Dataset entries START

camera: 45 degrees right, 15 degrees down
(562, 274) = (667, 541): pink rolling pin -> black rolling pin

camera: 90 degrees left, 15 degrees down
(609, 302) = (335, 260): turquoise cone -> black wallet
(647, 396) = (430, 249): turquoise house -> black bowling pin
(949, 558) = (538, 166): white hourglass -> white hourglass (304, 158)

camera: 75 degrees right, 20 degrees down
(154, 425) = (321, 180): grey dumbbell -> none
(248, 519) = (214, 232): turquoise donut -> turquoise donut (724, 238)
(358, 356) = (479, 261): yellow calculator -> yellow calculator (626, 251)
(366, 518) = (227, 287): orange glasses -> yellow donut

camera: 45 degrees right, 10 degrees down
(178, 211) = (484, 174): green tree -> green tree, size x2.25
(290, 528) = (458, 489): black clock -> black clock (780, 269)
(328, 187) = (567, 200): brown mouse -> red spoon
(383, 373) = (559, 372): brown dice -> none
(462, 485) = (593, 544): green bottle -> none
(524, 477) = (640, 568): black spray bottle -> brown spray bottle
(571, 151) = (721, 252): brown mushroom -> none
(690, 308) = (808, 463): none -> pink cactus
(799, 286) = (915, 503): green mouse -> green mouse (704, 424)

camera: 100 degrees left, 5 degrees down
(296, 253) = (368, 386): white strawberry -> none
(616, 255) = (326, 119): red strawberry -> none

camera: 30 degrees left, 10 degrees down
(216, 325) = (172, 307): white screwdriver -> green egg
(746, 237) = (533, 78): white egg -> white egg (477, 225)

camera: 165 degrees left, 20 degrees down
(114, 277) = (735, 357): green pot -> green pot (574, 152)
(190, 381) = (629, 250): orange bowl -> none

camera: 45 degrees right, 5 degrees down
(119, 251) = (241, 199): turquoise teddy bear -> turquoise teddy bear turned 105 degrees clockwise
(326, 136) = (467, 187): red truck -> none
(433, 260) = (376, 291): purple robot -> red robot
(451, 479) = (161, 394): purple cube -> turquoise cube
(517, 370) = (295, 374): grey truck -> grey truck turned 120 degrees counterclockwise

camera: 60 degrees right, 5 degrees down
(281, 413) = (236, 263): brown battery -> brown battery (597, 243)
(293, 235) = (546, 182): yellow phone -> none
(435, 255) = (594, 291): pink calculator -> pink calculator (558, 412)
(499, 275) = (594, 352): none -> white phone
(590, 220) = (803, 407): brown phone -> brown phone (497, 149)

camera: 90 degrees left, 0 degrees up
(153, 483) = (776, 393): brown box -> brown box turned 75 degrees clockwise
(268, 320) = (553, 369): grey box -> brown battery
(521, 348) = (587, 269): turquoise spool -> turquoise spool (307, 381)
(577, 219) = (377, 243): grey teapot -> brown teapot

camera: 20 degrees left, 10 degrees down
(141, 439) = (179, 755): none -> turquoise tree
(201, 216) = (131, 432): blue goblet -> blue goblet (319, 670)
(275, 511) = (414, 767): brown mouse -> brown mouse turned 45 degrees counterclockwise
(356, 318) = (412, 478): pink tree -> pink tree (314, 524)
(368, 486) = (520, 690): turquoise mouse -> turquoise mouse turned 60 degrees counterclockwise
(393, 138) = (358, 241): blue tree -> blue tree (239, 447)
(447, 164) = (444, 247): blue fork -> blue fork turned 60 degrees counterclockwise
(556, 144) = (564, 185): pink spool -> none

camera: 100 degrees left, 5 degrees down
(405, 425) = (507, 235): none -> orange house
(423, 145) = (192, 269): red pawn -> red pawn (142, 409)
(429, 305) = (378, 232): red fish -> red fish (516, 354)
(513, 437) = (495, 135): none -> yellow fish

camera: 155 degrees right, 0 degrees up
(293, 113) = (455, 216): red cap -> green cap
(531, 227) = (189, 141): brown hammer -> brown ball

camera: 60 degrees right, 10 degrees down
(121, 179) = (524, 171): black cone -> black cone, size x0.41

Dataset entries END

Directions for this task:
Reproduce the entries above exactly.

Solution to this task:
camera: 45 degrees right, 15 degrees down
(562, 274) = (667, 541): pink rolling pin -> black rolling pin

camera: 90 degrees left, 15 degrees down
(609, 302) = (335, 260): turquoise cone -> black wallet
(647, 396) = (430, 249): turquoise house -> black bowling pin
(949, 558) = (538, 166): white hourglass -> white hourglass (304, 158)

camera: 75 degrees right, 20 degrees down
(154, 425) = (321, 180): grey dumbbell -> none
(248, 519) = (214, 232): turquoise donut -> turquoise donut (724, 238)
(358, 356) = (479, 261): yellow calculator -> yellow calculator (626, 251)
(366, 518) = (227, 287): orange glasses -> yellow donut

camera: 45 degrees right, 10 degrees down
(178, 211) = (484, 174): green tree -> green tree, size x2.25
(290, 528) = (458, 489): black clock -> black clock (780, 269)
(328, 187) = (567, 200): brown mouse -> red spoon
(383, 373) = (559, 372): brown dice -> none
(462, 485) = (593, 544): green bottle -> none
(524, 477) = (640, 568): black spray bottle -> brown spray bottle
(571, 151) = (721, 252): brown mushroom -> none
(690, 308) = (808, 463): none -> pink cactus
(799, 286) = (915, 503): green mouse -> green mouse (704, 424)

camera: 100 degrees left, 5 degrees down
(296, 253) = (368, 386): white strawberry -> none
(616, 255) = (326, 119): red strawberry -> none

camera: 30 degrees left, 10 degrees down
(216, 325) = (172, 307): white screwdriver -> green egg
(746, 237) = (533, 78): white egg -> white egg (477, 225)

camera: 165 degrees left, 20 degrees down
(114, 277) = (735, 357): green pot -> green pot (574, 152)
(190, 381) = (629, 250): orange bowl -> none

camera: 45 degrees right, 5 degrees down
(119, 251) = (241, 199): turquoise teddy bear -> turquoise teddy bear turned 105 degrees clockwise
(326, 136) = (467, 187): red truck -> none
(433, 260) = (376, 291): purple robot -> red robot
(451, 479) = (161, 394): purple cube -> turquoise cube
(517, 370) = (295, 374): grey truck -> grey truck turned 120 degrees counterclockwise

camera: 60 degrees right, 5 degrees down
(281, 413) = (236, 263): brown battery -> brown battery (597, 243)
(293, 235) = (546, 182): yellow phone -> none
(435, 255) = (594, 291): pink calculator -> pink calculator (558, 412)
(499, 275) = (594, 352): none -> white phone
(590, 220) = (803, 407): brown phone -> brown phone (497, 149)

camera: 90 degrees left, 0 degrees up
(153, 483) = (776, 393): brown box -> brown box turned 75 degrees clockwise
(268, 320) = (553, 369): grey box -> brown battery
(521, 348) = (587, 269): turquoise spool -> turquoise spool (307, 381)
(577, 219) = (377, 243): grey teapot -> brown teapot

camera: 20 degrees left, 10 degrees down
(141, 439) = (179, 755): none -> turquoise tree
(201, 216) = (131, 432): blue goblet -> blue goblet (319, 670)
(275, 511) = (414, 767): brown mouse -> brown mouse turned 45 degrees counterclockwise
(356, 318) = (412, 478): pink tree -> pink tree (314, 524)
(368, 486) = (520, 690): turquoise mouse -> turquoise mouse turned 60 degrees counterclockwise
(393, 138) = (358, 241): blue tree -> blue tree (239, 447)
(447, 164) = (444, 247): blue fork -> blue fork turned 60 degrees counterclockwise
(556, 144) = (564, 185): pink spool -> none

camera: 100 degrees left, 5 degrees down
(405, 425) = (507, 235): none -> orange house
(423, 145) = (192, 269): red pawn -> red pawn (142, 409)
(429, 305) = (378, 232): red fish -> red fish (516, 354)
(513, 437) = (495, 135): none -> yellow fish

camera: 155 degrees right, 0 degrees up
(293, 113) = (455, 216): red cap -> green cap
(531, 227) = (189, 141): brown hammer -> brown ball

camera: 60 degrees right, 10 degrees down
(121, 179) = (524, 171): black cone -> black cone, size x0.41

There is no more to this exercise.